| EXERCISE AIM |
The records below are to be reproduced exactly, with every picture left out.

┌──

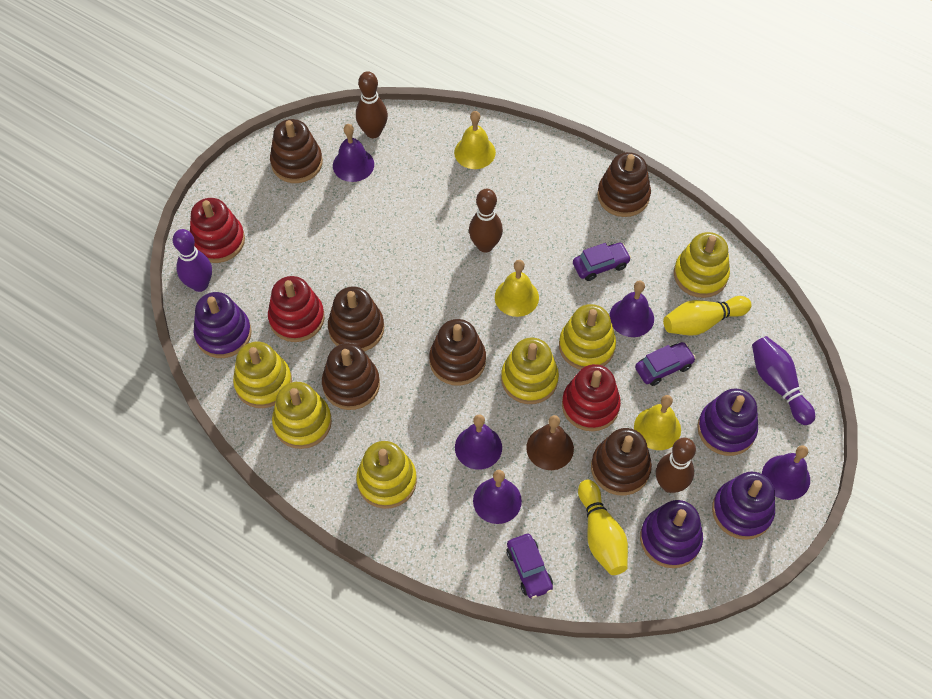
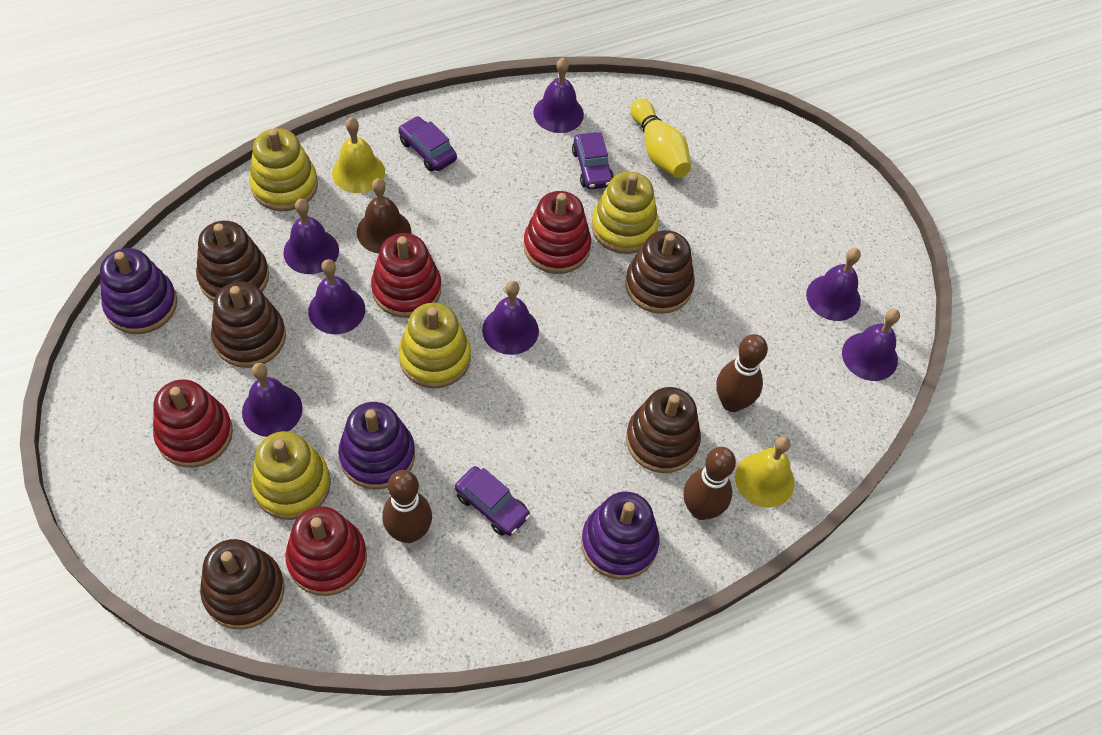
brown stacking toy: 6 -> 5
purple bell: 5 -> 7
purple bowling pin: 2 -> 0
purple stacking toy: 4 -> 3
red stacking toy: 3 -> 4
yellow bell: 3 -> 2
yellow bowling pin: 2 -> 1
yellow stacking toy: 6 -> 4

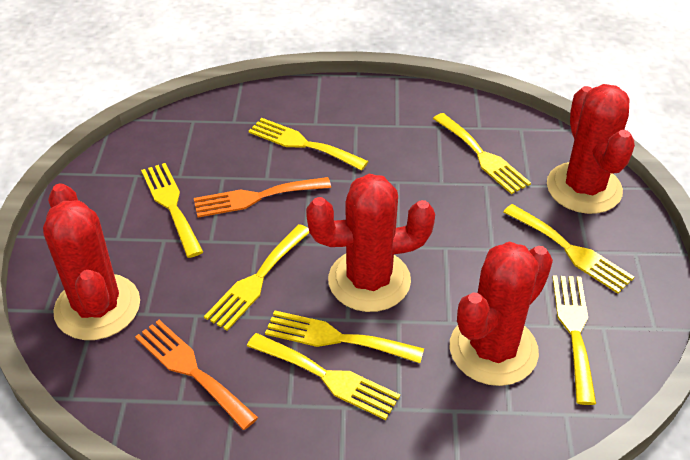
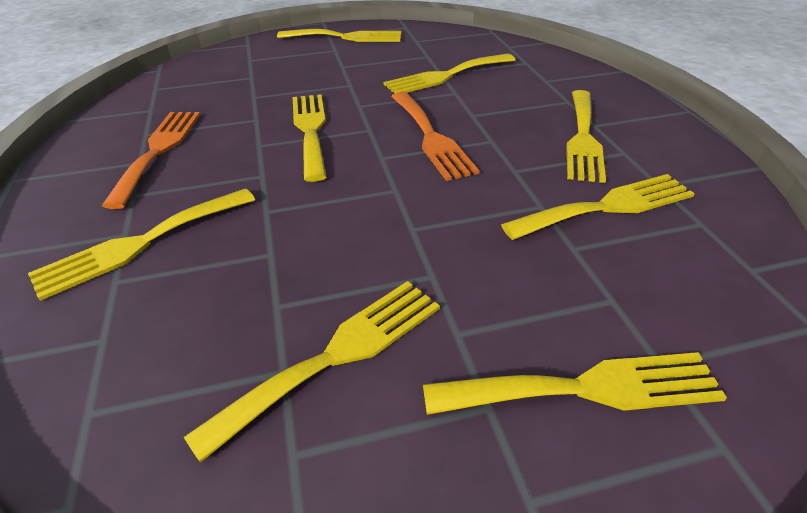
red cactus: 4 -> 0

└──

| SOLUTION TO THIS EXERCISE |
brown stacking toy: 6 -> 5
purple bell: 5 -> 7
purple bowling pin: 2 -> 0
purple stacking toy: 4 -> 3
red stacking toy: 3 -> 4
yellow bell: 3 -> 2
yellow bowling pin: 2 -> 1
yellow stacking toy: 6 -> 4

red cactus: 4 -> 0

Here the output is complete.